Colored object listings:
★ ★ ★ ★ ★
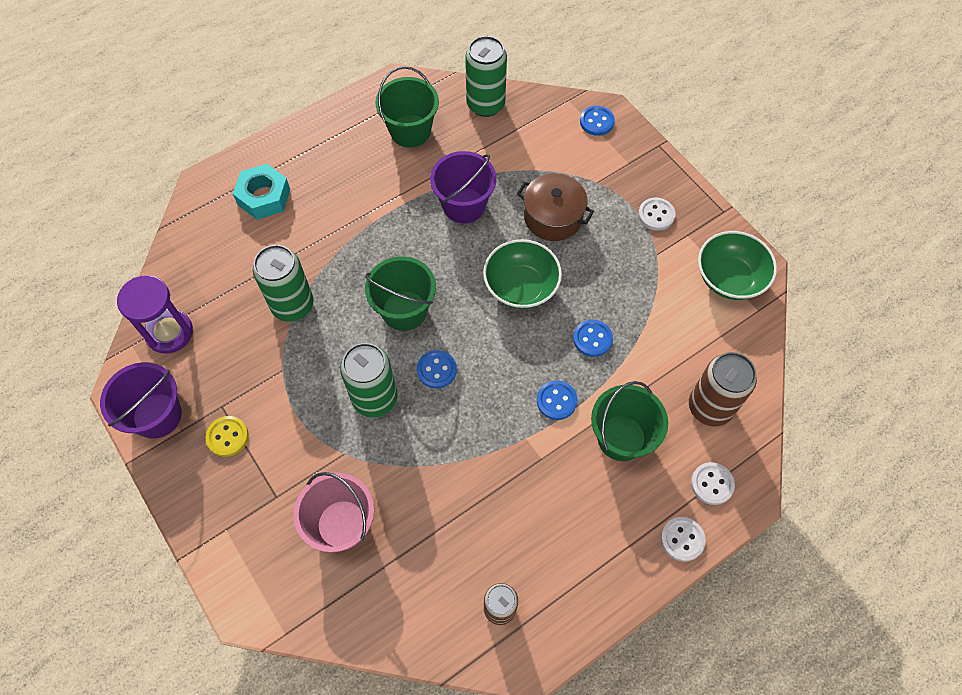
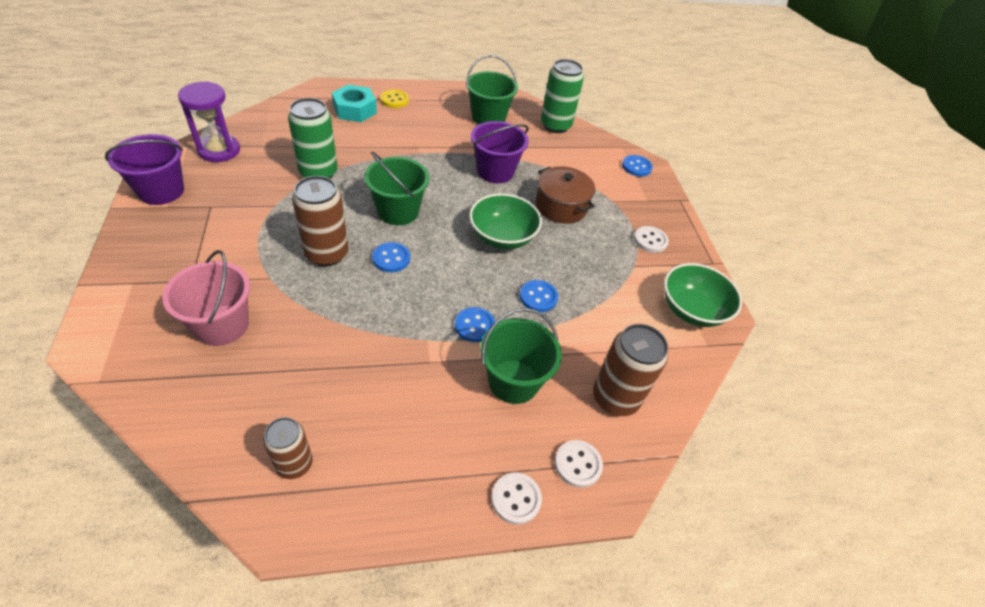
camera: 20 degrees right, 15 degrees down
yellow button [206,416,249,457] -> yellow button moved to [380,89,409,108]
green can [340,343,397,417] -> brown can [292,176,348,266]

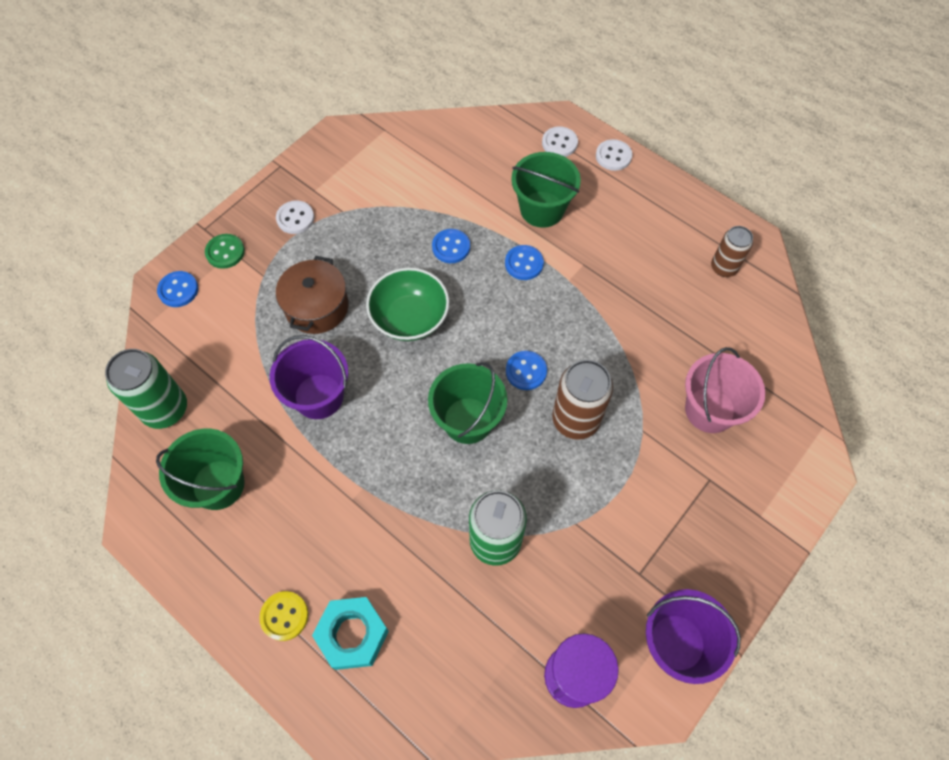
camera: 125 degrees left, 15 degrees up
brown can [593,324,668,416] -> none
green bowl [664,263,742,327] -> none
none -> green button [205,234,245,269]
★ ★ ★ ★ ★
*PROMPT*
Reproduce the data above in full, exactly as it is, with the pictures left out.

*RESULT*
camera: 20 degrees right, 15 degrees down
yellow button [206,416,249,457] -> yellow button moved to [380,89,409,108]
green can [340,343,397,417] -> brown can [292,176,348,266]

camera: 125 degrees left, 15 degrees up
brown can [593,324,668,416] -> none
green bowl [664,263,742,327] -> none
none -> green button [205,234,245,269]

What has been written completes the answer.